#### DESCRIPTION OF THE TASK
Exactly reproduce the lines from the top of the entries below through the line containing "blue round brick I4", with both ends included.

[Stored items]
-.-.-

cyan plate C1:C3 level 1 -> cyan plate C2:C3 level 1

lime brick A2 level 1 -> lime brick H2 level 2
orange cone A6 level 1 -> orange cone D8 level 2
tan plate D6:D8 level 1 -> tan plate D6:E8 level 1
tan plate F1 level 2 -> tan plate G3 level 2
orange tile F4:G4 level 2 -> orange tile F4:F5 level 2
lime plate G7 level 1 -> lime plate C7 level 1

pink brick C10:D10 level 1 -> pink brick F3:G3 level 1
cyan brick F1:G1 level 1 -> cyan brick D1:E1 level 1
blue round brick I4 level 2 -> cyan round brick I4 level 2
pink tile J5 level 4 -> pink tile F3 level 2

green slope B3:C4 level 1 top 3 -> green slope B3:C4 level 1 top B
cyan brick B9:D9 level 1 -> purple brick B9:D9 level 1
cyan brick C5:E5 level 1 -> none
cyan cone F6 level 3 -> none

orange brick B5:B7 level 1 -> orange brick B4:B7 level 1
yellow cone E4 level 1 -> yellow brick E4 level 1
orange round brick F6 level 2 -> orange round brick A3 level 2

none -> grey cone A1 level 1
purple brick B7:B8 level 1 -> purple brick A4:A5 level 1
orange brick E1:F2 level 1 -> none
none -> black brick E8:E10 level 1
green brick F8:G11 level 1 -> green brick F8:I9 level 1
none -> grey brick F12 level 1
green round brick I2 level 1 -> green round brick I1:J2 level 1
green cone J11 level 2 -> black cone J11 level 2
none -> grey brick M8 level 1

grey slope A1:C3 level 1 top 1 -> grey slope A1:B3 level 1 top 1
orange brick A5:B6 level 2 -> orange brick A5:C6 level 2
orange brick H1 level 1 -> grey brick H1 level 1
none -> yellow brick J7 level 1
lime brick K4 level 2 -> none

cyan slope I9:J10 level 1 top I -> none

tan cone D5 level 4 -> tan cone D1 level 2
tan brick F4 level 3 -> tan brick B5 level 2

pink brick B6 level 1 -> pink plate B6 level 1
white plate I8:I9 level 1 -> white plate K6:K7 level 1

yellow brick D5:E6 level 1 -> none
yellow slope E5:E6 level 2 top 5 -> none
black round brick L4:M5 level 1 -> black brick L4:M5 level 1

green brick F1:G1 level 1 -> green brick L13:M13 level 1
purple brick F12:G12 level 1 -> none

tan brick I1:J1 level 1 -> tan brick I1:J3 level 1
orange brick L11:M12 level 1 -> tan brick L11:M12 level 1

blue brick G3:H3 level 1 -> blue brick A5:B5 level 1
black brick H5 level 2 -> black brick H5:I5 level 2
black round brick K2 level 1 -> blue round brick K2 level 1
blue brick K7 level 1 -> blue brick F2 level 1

-.-.-

#### OUTPUT
cyan plate C1:C3 level 1 -> cyan plate C2:C3 level 1

lime brick A2 level 1 -> lime brick H2 level 2
orange cone A6 level 1 -> orange cone D8 level 2
tan plate D6:D8 level 1 -> tan plate D6:E8 level 1
tan plate F1 level 2 -> tan plate G3 level 2
orange tile F4:G4 level 2 -> orange tile F4:F5 level 2
lime plate G7 level 1 -> lime plate C7 level 1

pink brick C10:D10 level 1 -> pink brick F3:G3 level 1
cyan brick F1:G1 level 1 -> cyan brick D1:E1 level 1
blue round brick I4 level 2 -> cyan round brick I4 level 2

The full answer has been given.